# [Task goal]
In the records below, find the line containing "D207: diode 1N4001", then copy that line and all lines after it, exactly, omitting every picture.

# [Difference listings]
......
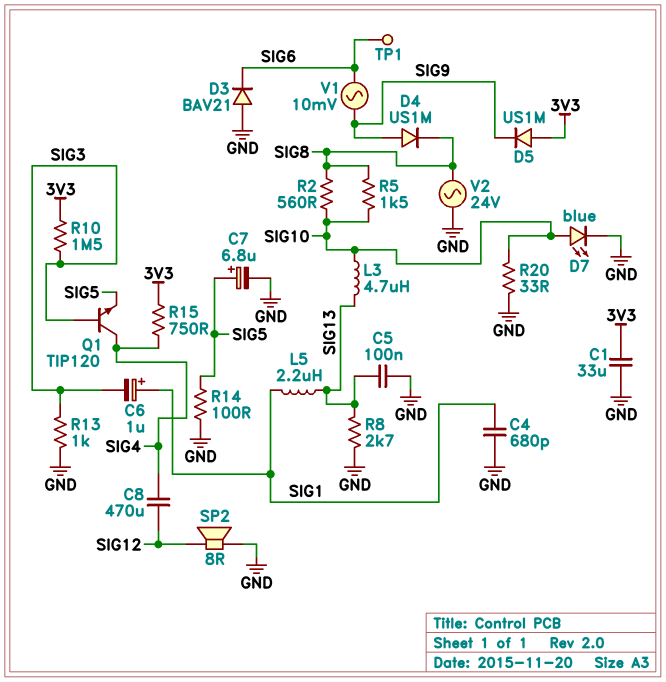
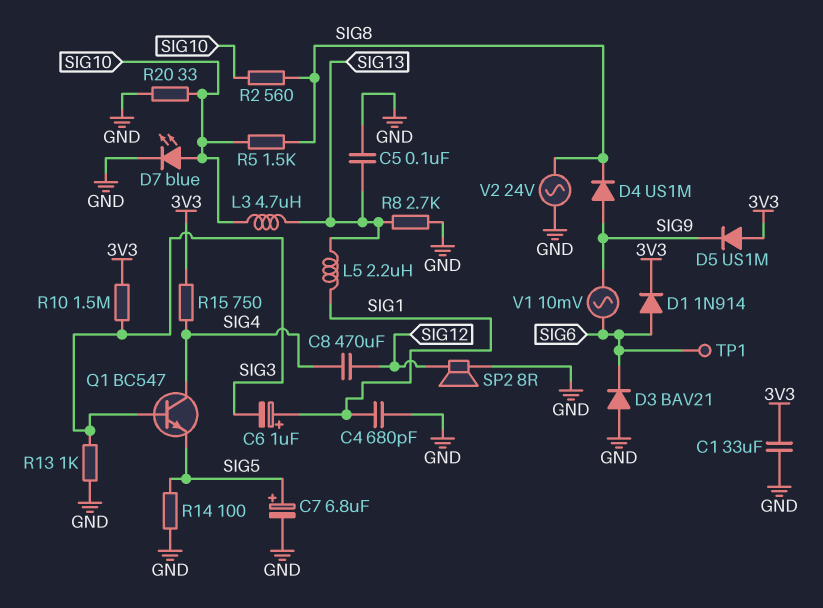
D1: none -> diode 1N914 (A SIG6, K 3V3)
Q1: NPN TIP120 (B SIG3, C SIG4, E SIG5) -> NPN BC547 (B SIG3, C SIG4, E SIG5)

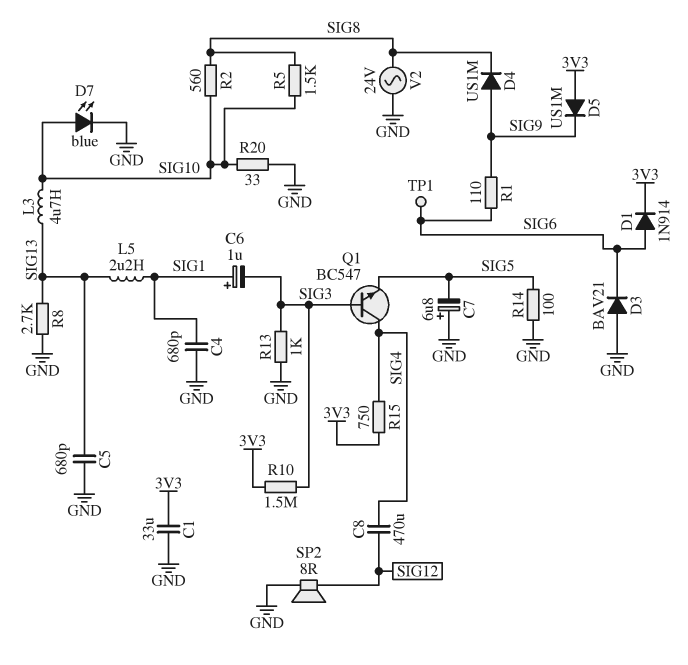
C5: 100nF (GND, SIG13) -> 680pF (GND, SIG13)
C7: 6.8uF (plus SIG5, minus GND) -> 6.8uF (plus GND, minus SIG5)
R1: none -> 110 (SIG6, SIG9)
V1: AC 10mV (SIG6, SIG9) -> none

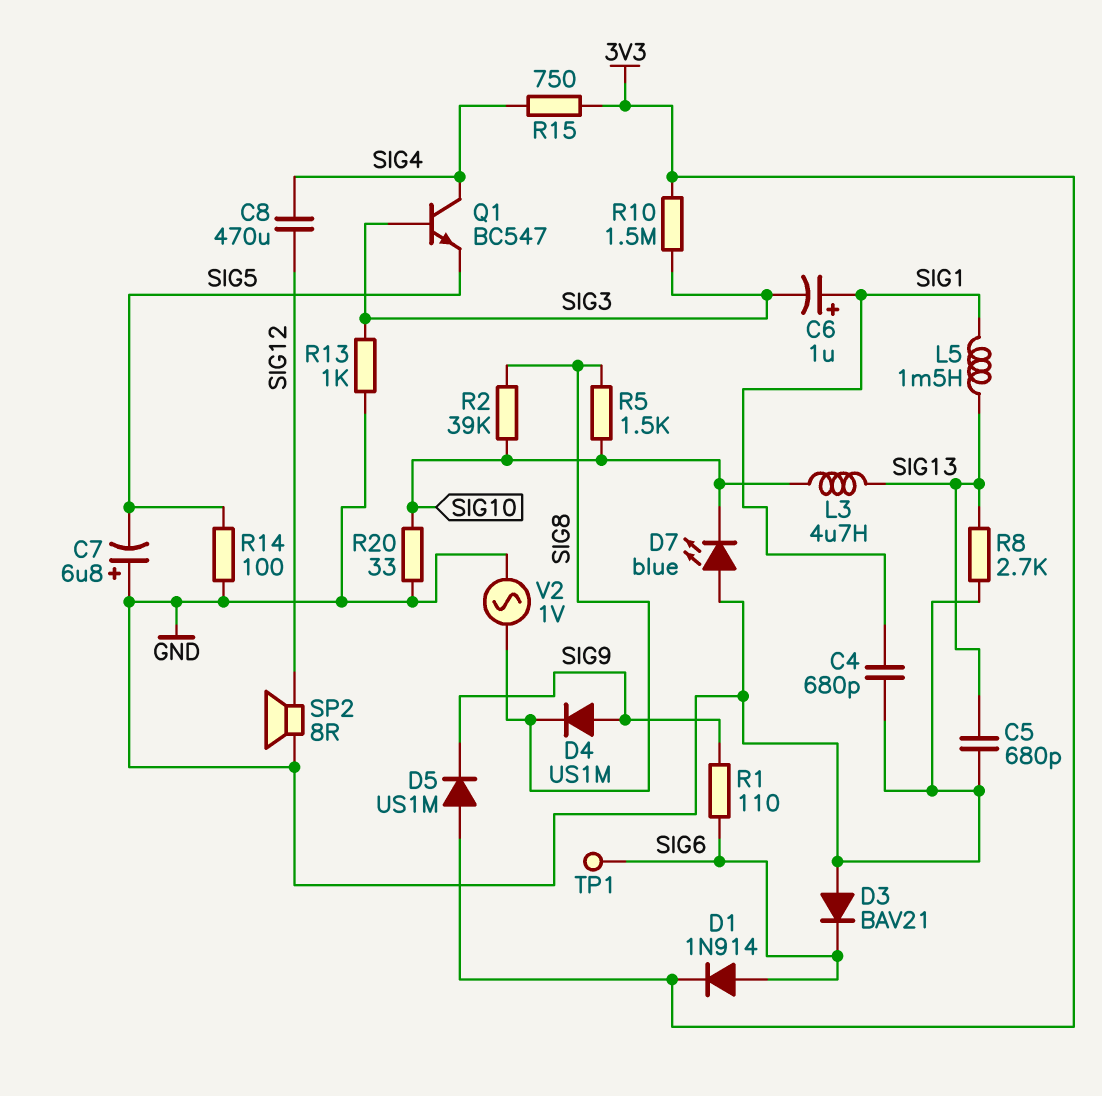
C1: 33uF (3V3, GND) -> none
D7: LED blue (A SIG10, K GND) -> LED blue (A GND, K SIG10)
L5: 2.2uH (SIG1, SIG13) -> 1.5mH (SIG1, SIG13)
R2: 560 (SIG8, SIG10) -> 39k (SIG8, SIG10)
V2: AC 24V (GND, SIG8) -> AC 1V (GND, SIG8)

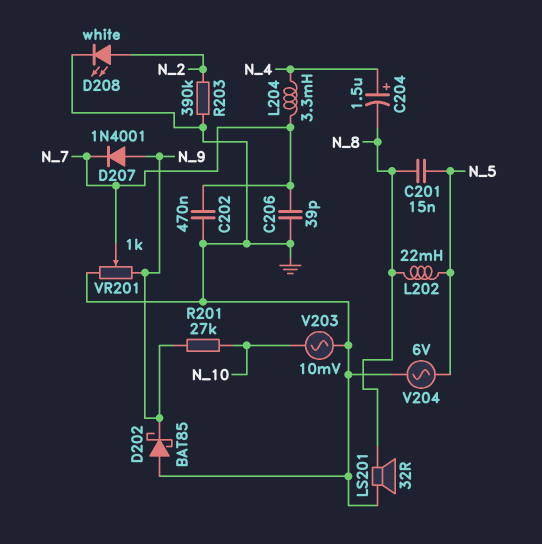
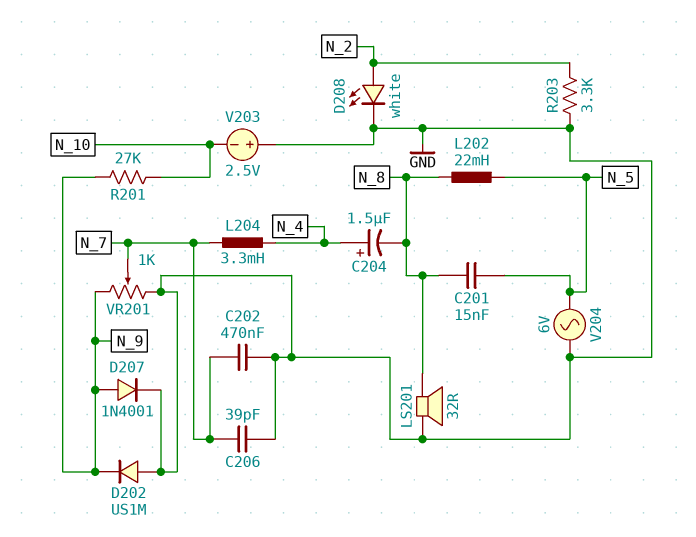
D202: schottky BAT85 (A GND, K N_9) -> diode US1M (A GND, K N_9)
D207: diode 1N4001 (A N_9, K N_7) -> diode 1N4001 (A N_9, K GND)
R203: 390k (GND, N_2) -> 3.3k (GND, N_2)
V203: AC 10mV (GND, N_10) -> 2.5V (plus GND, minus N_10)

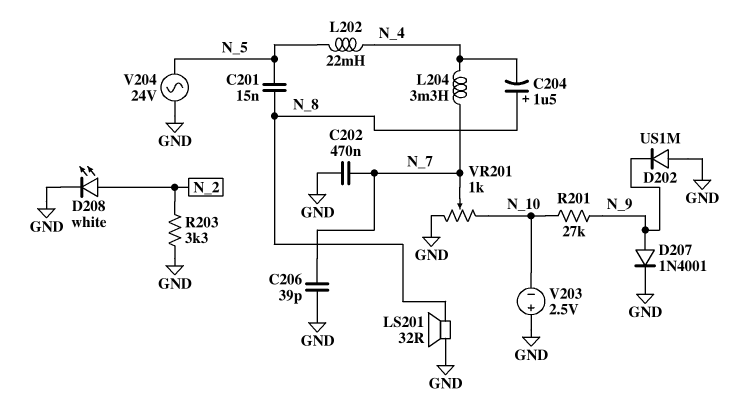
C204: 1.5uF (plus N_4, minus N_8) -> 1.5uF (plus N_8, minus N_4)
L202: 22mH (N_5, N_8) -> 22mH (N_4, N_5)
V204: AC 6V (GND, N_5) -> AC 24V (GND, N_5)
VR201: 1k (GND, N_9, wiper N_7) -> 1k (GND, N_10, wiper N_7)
......
# [Completed task]
D207: diode 1N4001 (A N_9, K N_7) -> diode 1N4001 (A N_9, K GND)
R203: 390k (GND, N_2) -> 3.3k (GND, N_2)
V203: AC 10mV (GND, N_10) -> 2.5V (plus GND, minus N_10)

C204: 1.5uF (plus N_4, minus N_8) -> 1.5uF (plus N_8, minus N_4)
L202: 22mH (N_5, N_8) -> 22mH (N_4, N_5)
V204: AC 6V (GND, N_5) -> AC 24V (GND, N_5)
VR201: 1k (GND, N_9, wiper N_7) -> 1k (GND, N_10, wiper N_7)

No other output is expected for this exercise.